PROBLEM TO SOLVE:
Print every entry exactly once more, omitting each picture.

━━━━

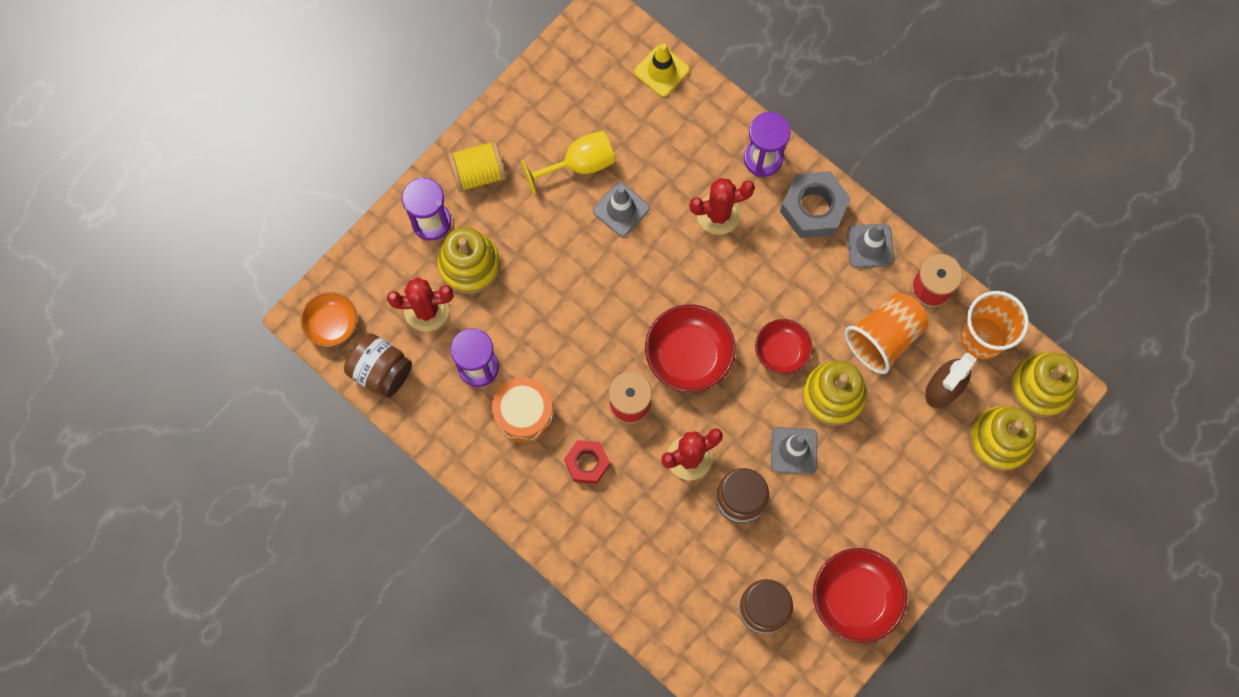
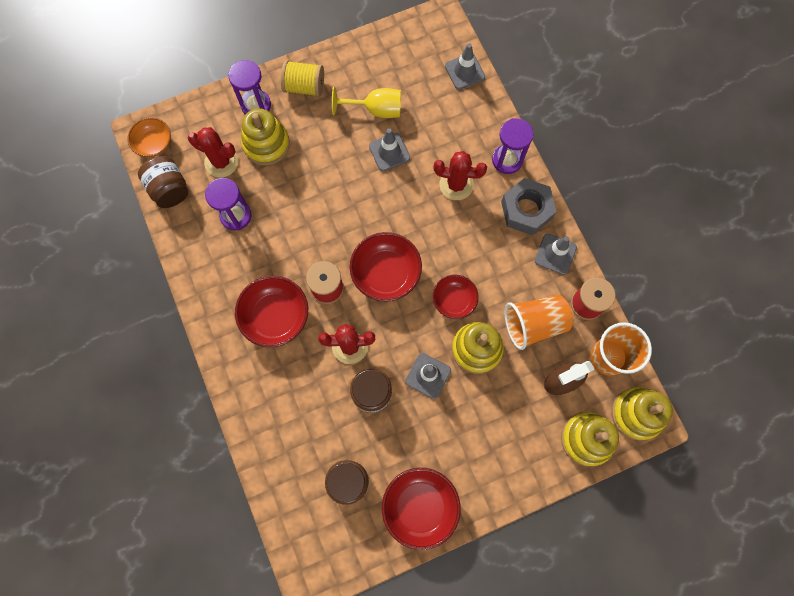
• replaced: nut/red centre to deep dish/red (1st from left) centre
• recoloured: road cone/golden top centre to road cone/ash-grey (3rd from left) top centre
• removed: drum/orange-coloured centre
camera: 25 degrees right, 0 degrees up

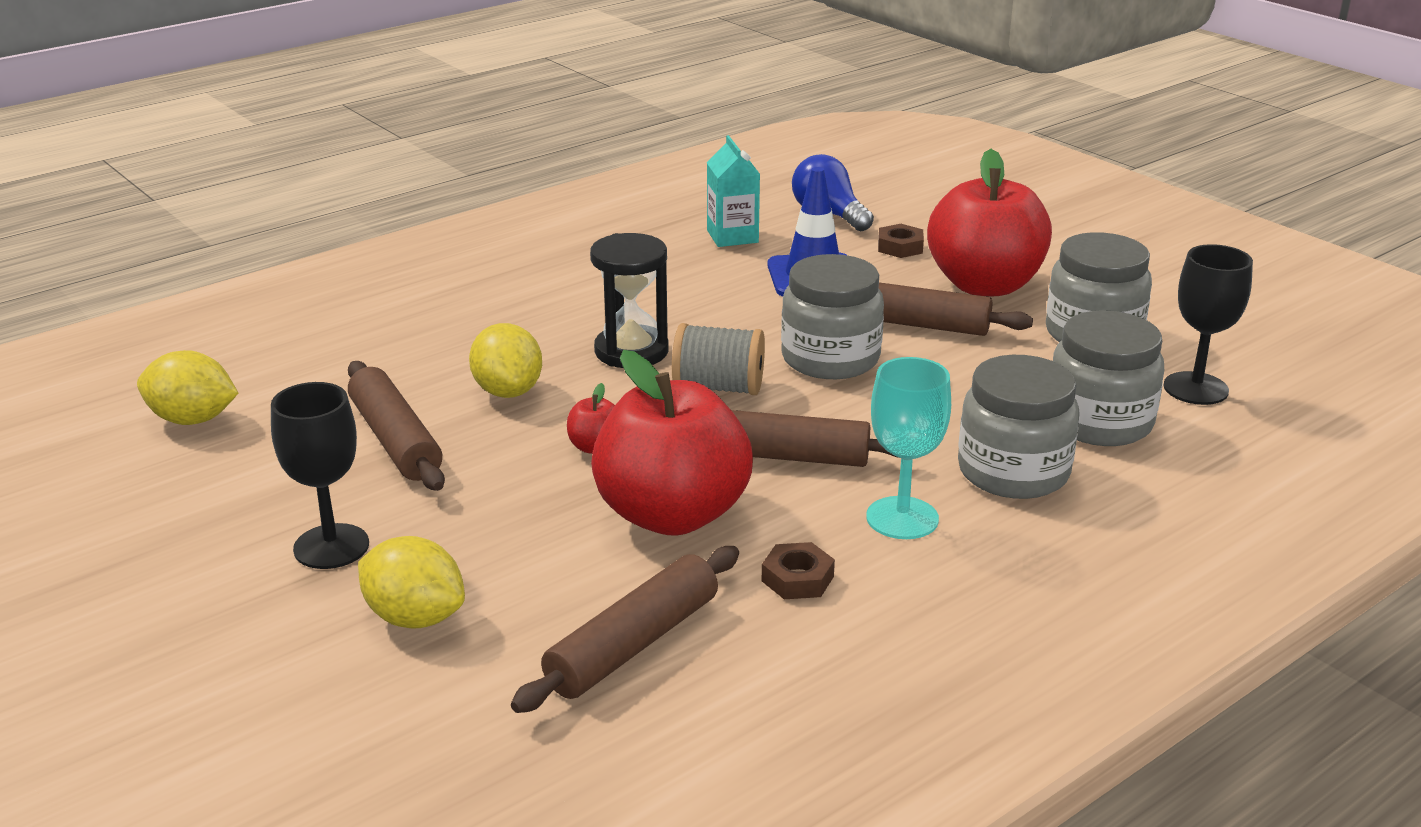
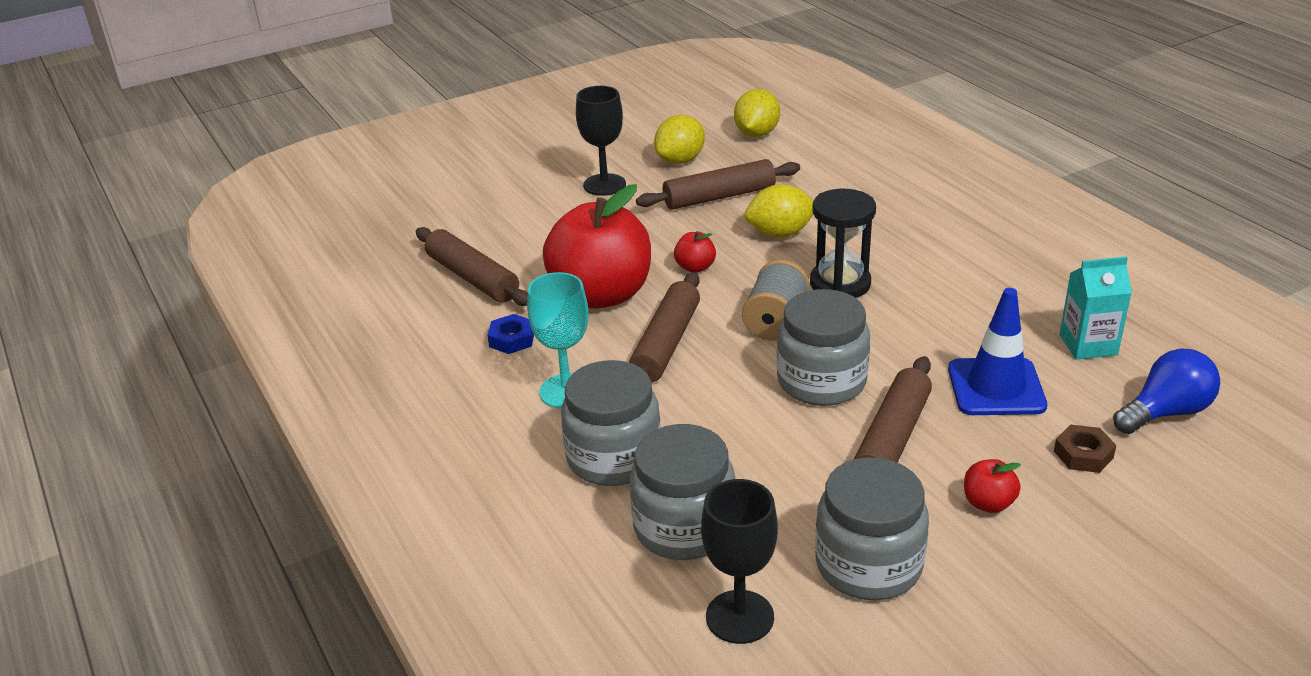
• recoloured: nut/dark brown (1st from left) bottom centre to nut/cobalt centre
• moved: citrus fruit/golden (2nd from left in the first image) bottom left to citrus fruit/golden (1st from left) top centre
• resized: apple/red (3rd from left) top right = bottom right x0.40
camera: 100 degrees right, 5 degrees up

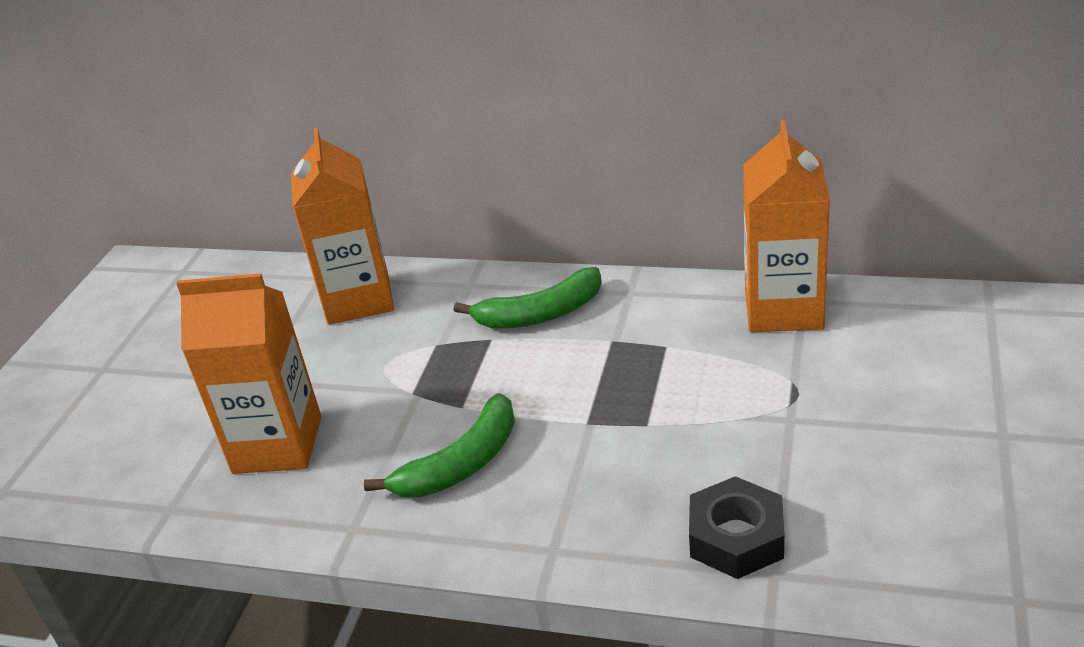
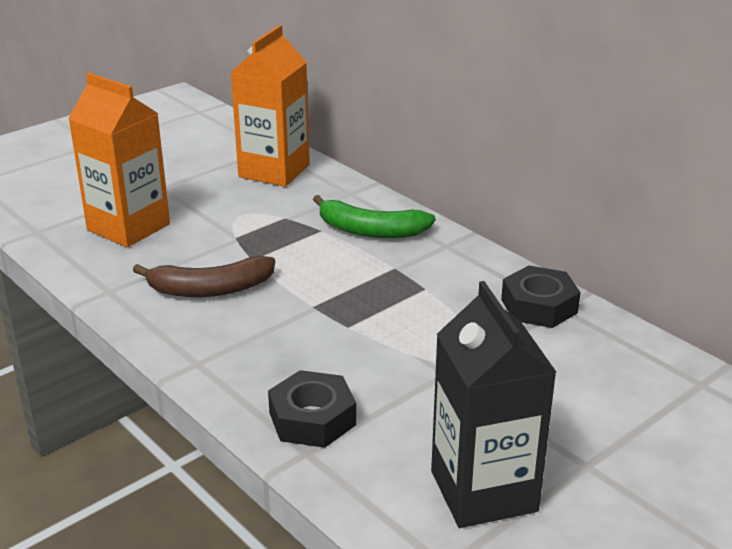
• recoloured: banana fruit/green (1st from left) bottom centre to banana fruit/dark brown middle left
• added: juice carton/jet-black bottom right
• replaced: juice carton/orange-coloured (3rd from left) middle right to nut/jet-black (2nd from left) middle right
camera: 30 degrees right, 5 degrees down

━━━━

RESULT OF THIS TASK:
• replaced: nut/red centre to deep dish/red (1st from left) centre
• recoloured: road cone/golden top centre to road cone/ash-grey (3rd from left) top centre
• removed: drum/orange-coloured centre
camera: 25 degrees right, 0 degrees up

• recoloured: nut/dark brown (1st from left) bottom centre to nut/cobalt centre
• moved: citrus fruit/golden (2nd from left in the first image) bottom left to citrus fruit/golden (1st from left) top centre
• resized: apple/red (3rd from left) top right = bottom right x0.40
camera: 100 degrees right, 5 degrees up

• recoloured: banana fruit/green (1st from left) bottom centre to banana fruit/dark brown middle left
• added: juice carton/jet-black bottom right
• replaced: juice carton/orange-coloured (3rd from left) middle right to nut/jet-black (2nd from left) middle right
camera: 30 degrees right, 5 degrees down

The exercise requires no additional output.